BEGIN

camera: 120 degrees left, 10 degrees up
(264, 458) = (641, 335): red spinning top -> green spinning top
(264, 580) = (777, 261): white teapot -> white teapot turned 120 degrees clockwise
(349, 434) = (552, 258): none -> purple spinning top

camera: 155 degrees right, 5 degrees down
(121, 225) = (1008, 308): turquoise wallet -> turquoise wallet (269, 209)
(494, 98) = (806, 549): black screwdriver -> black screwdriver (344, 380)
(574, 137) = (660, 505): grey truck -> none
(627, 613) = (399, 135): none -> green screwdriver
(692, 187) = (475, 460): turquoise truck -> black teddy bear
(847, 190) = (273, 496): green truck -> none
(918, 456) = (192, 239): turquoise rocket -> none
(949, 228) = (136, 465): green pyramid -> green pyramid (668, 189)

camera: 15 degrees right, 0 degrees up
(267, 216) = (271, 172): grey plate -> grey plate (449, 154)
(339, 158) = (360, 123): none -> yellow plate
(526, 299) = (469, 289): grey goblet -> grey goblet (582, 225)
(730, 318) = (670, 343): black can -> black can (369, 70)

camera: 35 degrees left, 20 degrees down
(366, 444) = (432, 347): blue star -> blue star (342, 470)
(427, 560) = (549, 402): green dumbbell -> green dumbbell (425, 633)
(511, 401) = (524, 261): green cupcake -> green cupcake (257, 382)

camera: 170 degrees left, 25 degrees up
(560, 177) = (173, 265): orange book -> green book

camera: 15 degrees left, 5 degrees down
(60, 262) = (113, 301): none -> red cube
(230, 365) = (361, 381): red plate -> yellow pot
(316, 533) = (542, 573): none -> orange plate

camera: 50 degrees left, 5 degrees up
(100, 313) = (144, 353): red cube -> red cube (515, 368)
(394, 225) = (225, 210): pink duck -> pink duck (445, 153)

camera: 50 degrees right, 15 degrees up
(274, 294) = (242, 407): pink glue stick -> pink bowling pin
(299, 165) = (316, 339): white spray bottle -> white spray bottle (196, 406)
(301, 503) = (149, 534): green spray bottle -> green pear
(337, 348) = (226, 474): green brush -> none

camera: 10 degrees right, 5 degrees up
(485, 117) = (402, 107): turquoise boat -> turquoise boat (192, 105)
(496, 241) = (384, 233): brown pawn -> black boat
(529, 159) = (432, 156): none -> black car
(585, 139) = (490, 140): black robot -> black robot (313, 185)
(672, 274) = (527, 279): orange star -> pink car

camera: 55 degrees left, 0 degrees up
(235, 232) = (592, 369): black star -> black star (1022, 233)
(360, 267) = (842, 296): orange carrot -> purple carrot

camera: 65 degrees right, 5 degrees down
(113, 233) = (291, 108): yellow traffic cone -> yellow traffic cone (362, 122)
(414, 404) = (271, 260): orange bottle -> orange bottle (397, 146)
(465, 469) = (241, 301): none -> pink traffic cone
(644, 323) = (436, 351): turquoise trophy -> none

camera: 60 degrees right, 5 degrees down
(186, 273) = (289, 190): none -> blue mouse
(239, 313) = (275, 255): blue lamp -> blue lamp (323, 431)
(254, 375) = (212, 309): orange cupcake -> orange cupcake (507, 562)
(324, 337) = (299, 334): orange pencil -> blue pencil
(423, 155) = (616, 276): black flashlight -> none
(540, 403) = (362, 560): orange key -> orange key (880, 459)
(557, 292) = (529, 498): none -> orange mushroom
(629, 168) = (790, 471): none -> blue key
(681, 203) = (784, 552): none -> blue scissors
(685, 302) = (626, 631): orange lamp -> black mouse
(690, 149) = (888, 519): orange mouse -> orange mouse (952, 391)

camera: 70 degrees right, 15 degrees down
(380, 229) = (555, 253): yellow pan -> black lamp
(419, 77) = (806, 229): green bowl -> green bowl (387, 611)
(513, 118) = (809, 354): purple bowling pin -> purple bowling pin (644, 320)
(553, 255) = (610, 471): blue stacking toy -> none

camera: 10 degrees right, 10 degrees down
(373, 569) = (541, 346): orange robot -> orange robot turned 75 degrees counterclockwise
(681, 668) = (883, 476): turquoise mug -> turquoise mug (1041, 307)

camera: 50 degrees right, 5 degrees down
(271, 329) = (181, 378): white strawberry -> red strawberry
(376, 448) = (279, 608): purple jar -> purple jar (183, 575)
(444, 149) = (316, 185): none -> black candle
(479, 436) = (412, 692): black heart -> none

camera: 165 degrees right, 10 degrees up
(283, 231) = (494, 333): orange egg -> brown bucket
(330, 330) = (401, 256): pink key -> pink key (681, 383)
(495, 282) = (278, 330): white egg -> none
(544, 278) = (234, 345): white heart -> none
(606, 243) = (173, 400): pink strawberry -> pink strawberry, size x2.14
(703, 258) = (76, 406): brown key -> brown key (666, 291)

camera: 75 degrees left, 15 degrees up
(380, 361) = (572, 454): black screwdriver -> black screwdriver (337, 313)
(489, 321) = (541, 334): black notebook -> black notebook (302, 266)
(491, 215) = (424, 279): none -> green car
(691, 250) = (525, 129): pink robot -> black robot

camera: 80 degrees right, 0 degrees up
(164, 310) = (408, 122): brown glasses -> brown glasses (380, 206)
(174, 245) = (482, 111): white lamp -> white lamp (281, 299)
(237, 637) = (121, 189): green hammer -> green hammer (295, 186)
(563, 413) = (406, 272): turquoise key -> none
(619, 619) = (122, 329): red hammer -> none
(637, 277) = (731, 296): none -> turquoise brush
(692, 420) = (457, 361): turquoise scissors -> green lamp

END

**Task item:**
Return a copy of each line in the entries that carries the string "truck".

**Task result:**
(574, 137) = (660, 505): grey truck -> none
(692, 187) = (475, 460): turquoise truck -> black teddy bear
(847, 190) = (273, 496): green truck -> none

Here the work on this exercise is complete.